-- Dataset records follows --
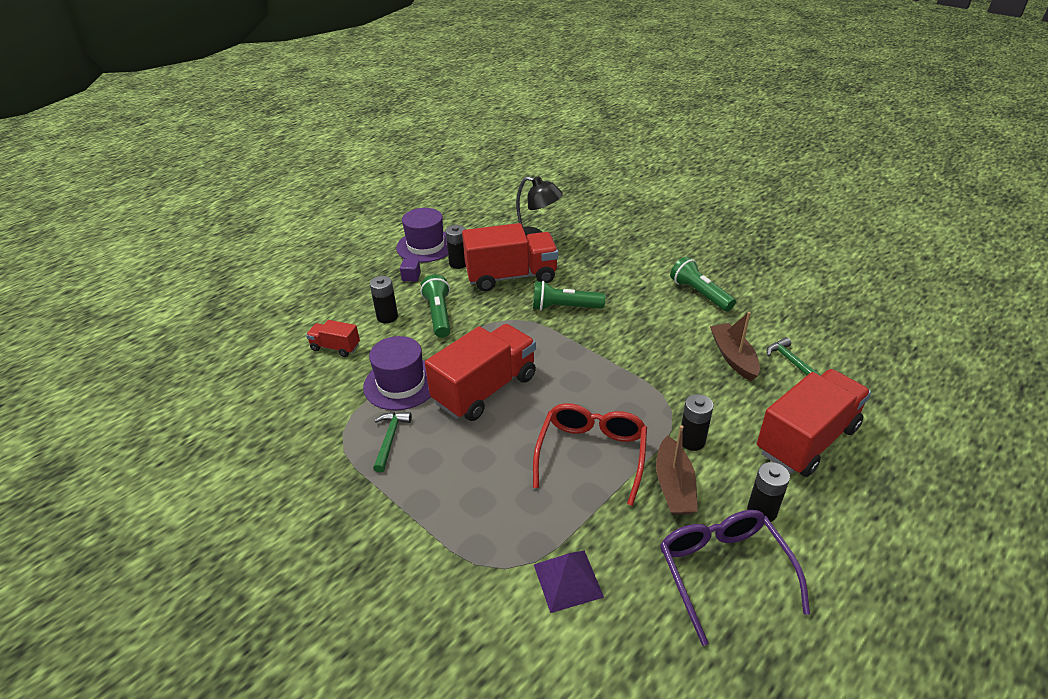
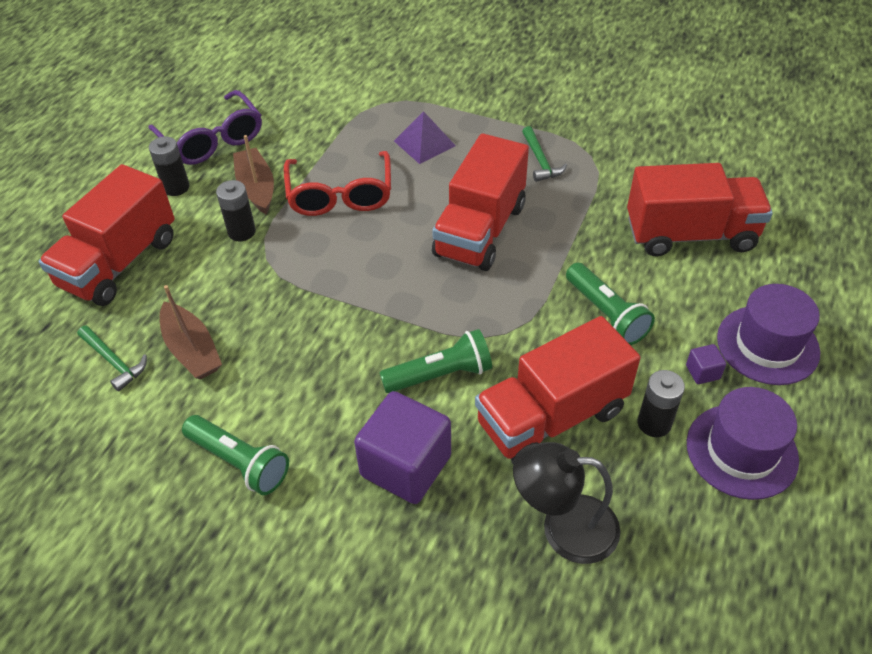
camera: 160 degrees right, 10 degrees up
red truck [306,320,360,357] -> red truck [627,163,773,257], size x2.07
purple hat [363,336,431,411] -> purple hat moved to [717,284,820,385]
black battery [370,276,398,323] -> none
purple pyramid [534,551,604,613] -> purple pyramid moved to [394,111,456,164]
none -> purple cube [354,391,451,504]

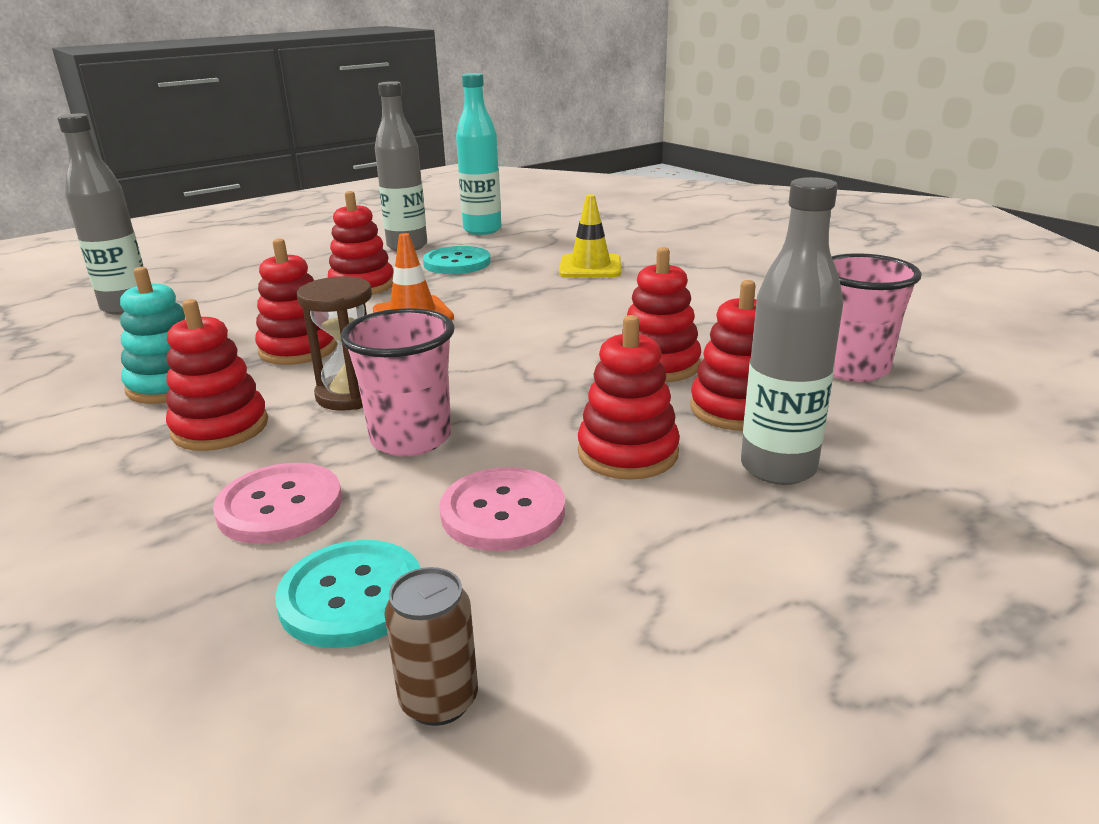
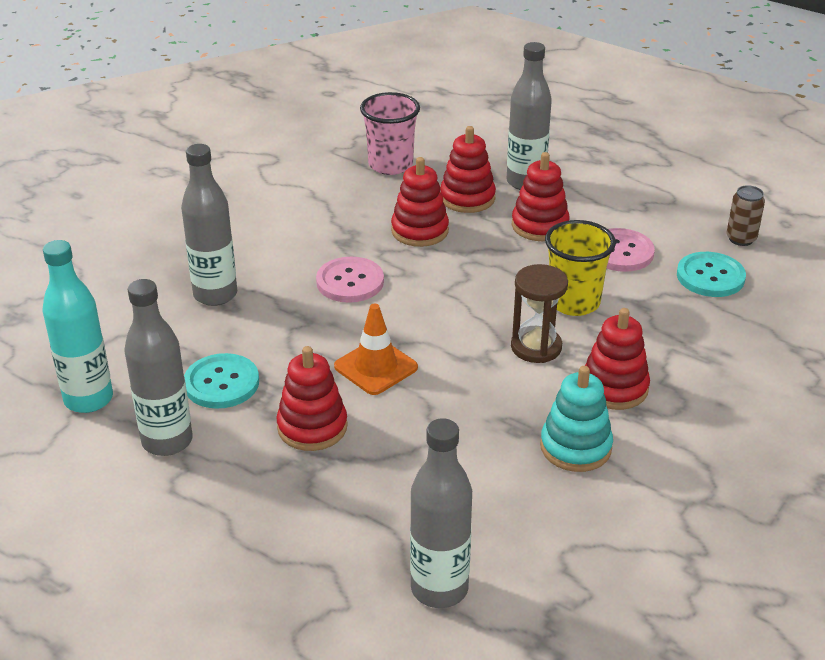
camera: 110 degrees left, 10 degrees up
pink button [213,463,342,544] -> pink button moved to [316,257,384,303]
red stacking toy [255,238,337,365] -> none
pink cup [340,308,454,457] -> yellow cup [545,220,616,316]
yellow traffic cone [559,194,621,278] -> grey bottle [181,144,237,306]

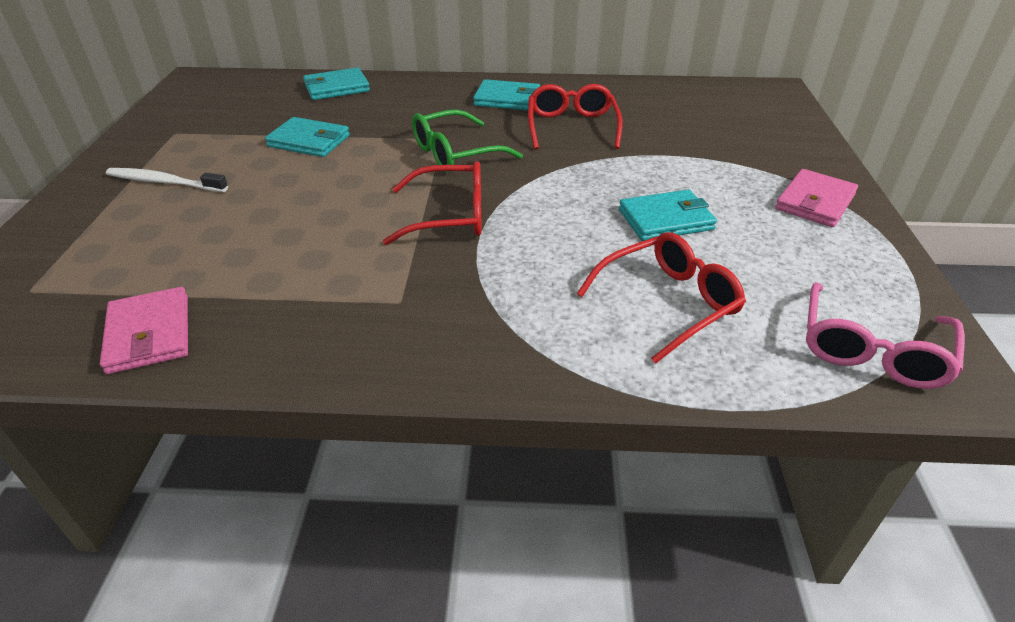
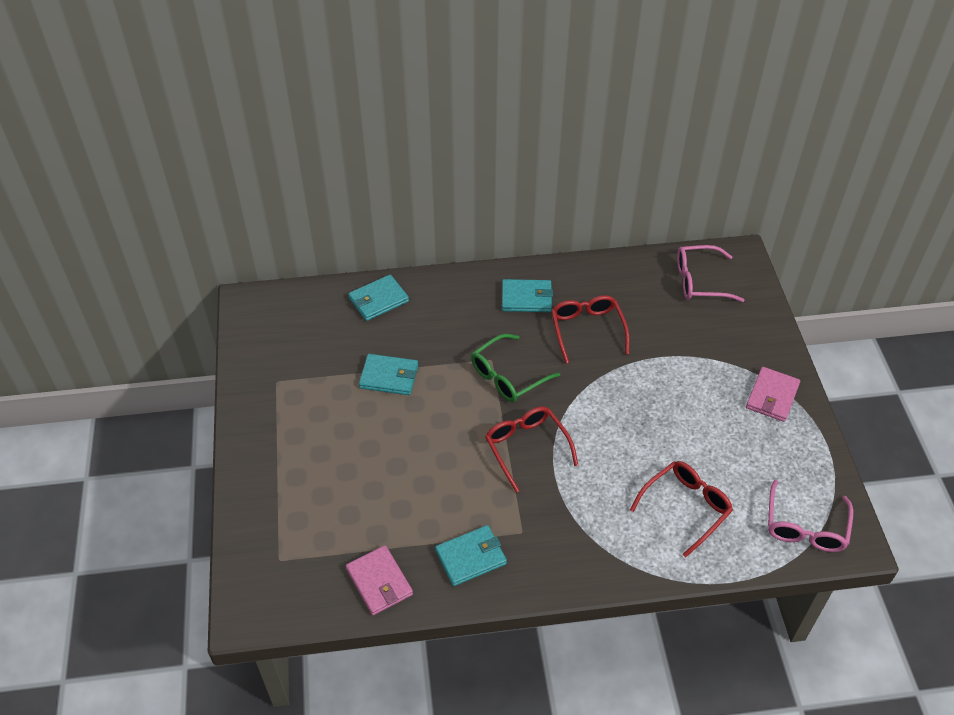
camera: 10 degrees left, 10 degrees up
white toothbrush [106,168,228,192] -> none
red glasses [383,161,482,245] -> red glasses turned 105 degrees counterclockwise [485,406,578,493]
turquoise wallet [619,190,717,241] -> turquoise wallet moved to [435,525,507,586]
none -> pink glasses [677,245,744,302]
-- Dataset records concluded --
Your answer must be an exact copy of the records, minus any pictures.

camera: 160 degrees right, 10 degrees up
red truck [306,320,360,357] -> red truck [627,163,773,257], size x2.07
purple hat [363,336,431,411] -> purple hat moved to [717,284,820,385]
black battery [370,276,398,323] -> none
purple pyramid [534,551,604,613] -> purple pyramid moved to [394,111,456,164]
none -> purple cube [354,391,451,504]

camera: 110 degrees left, 10 degrees up
pink button [213,463,342,544] -> pink button moved to [316,257,384,303]
red stacking toy [255,238,337,365] -> none
pink cup [340,308,454,457] -> yellow cup [545,220,616,316]
yellow traffic cone [559,194,621,278] -> grey bottle [181,144,237,306]

camera: 10 degrees left, 10 degrees up
white toothbrush [106,168,228,192] -> none
red glasses [383,161,482,245] -> red glasses turned 105 degrees counterclockwise [485,406,578,493]
turquoise wallet [619,190,717,241] -> turquoise wallet moved to [435,525,507,586]
none -> pink glasses [677,245,744,302]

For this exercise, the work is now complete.